### What you will do
An exact copy of the data below is needed; please leave out any pictures.

### Source material

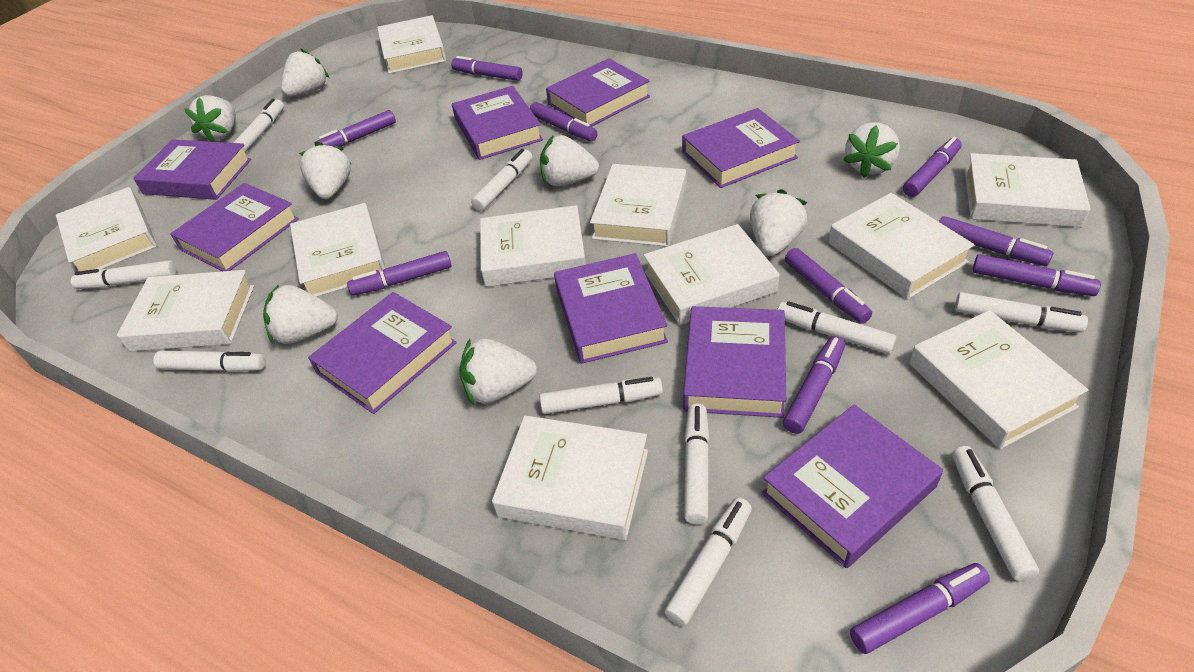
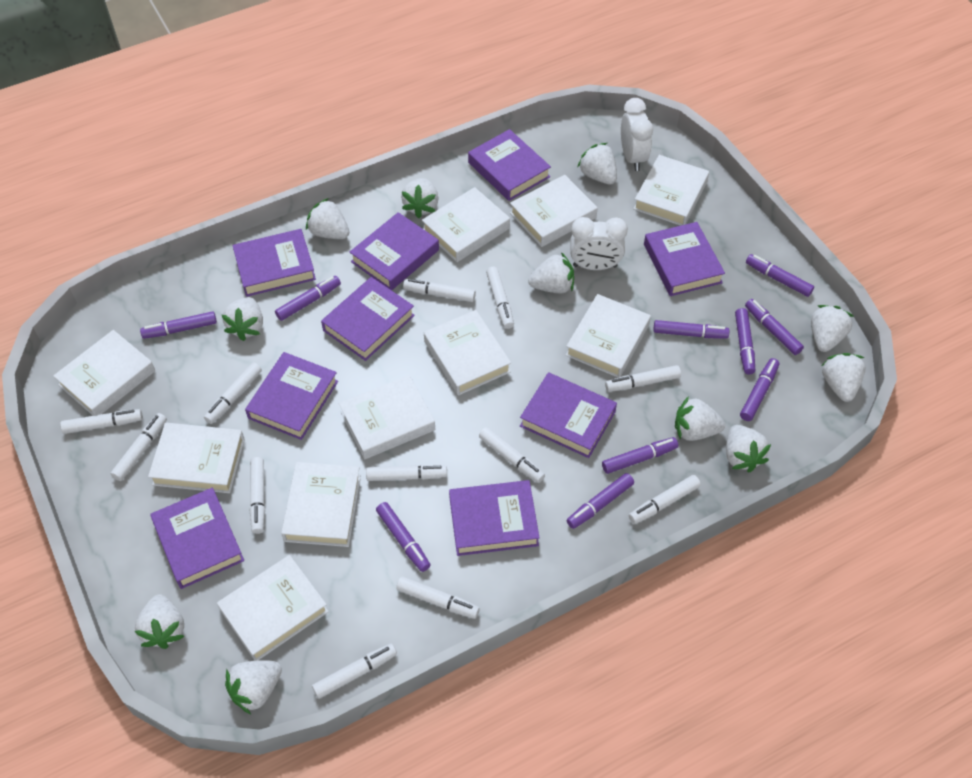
white book: 11 -> 10
white clock: 0 -> 2
white marker: 10 -> 12
white strawberry: 8 -> 11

### Written answer
white book: 11 -> 10
white clock: 0 -> 2
white marker: 10 -> 12
white strawberry: 8 -> 11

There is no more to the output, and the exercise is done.